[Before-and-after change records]
────────────────────────────────────────

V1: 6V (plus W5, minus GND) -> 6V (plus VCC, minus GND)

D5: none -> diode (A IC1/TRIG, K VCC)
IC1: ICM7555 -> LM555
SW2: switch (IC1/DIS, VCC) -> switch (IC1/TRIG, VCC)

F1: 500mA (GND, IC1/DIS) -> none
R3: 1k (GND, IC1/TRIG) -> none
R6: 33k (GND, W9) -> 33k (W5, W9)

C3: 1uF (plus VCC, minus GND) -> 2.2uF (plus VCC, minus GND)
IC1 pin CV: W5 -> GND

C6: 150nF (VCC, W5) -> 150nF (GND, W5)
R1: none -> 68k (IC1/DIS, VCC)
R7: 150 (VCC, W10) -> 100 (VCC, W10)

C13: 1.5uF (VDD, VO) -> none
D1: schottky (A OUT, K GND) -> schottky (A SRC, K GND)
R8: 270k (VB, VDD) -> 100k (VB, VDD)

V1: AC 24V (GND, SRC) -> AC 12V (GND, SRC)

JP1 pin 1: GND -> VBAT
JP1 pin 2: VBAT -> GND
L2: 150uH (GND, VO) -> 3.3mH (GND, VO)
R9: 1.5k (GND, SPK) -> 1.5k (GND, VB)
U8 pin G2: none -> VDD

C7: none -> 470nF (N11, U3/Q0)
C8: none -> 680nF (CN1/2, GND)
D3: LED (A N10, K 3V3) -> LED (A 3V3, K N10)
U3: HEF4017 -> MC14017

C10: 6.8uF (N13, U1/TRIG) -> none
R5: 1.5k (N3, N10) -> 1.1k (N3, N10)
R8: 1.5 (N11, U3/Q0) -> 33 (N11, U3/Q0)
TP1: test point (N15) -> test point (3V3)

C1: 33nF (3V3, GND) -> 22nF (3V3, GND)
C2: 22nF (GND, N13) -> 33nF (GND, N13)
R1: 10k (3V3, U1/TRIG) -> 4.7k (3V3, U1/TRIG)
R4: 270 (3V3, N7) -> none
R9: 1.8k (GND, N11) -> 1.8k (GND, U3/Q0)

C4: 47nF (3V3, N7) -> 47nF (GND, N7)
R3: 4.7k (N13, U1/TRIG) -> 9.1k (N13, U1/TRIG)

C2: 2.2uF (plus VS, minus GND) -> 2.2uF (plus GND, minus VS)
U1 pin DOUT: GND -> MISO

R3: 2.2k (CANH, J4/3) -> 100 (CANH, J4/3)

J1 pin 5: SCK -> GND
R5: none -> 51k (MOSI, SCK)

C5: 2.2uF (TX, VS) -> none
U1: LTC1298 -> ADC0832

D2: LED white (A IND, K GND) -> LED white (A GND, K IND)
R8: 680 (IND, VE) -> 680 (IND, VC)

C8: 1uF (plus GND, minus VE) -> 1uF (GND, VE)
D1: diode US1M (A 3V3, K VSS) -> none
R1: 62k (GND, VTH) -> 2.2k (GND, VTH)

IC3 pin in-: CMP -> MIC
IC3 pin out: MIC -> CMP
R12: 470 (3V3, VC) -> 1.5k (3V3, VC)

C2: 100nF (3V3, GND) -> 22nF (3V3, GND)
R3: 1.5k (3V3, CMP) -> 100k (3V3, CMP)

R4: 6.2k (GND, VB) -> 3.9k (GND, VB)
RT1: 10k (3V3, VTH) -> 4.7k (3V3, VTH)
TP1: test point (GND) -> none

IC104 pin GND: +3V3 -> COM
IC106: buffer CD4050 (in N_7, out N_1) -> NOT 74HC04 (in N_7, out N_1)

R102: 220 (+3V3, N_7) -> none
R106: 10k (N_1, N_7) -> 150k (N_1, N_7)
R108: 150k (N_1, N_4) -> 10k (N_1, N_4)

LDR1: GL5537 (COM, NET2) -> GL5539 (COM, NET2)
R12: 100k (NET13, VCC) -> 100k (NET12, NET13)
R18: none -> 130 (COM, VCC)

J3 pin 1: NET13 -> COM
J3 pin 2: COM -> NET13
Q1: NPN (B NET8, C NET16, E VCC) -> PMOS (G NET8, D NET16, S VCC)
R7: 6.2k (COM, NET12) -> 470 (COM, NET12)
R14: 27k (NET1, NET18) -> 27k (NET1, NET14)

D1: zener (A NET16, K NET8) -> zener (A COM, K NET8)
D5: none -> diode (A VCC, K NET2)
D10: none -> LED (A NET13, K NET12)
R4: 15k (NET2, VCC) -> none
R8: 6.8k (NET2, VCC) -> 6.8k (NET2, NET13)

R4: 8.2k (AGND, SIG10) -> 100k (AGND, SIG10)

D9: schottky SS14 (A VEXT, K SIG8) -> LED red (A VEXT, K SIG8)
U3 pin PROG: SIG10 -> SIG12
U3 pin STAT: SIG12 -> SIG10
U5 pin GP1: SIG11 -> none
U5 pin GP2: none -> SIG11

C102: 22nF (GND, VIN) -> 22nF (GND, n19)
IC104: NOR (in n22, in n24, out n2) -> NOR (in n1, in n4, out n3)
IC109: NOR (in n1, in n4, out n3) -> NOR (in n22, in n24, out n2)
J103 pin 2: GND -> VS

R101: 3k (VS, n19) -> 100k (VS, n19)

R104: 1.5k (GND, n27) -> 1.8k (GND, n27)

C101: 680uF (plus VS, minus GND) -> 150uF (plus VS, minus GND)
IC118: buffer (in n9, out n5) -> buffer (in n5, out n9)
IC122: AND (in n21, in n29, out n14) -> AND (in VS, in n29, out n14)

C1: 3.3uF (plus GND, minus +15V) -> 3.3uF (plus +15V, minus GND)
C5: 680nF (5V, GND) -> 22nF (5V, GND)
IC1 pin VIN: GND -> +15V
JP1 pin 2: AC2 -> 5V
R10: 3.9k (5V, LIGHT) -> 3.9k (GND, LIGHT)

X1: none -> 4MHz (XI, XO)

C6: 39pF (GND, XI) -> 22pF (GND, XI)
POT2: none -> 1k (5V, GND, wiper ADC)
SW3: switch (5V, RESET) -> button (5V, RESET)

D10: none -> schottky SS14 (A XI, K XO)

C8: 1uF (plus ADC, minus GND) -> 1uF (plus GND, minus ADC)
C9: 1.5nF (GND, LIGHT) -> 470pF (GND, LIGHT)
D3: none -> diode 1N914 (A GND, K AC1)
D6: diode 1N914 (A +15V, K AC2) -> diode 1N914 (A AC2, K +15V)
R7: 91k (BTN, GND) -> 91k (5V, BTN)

────────────────────────────────────────

• ASSIGNMENT:
Where does the word "diode" appear in the records? Copy every line that holds it.

• SOLUTION TO THE PROBLEM:
D5: none -> diode (A IC1/TRIG, K VCC)
D1: diode US1M (A 3V3, K VSS) -> none
D5: none -> diode (A VCC, K NET2)
D3: none -> diode 1N914 (A GND, K AC1)
D6: diode 1N914 (A +15V, K AC2) -> diode 1N914 (A AC2, K +15V)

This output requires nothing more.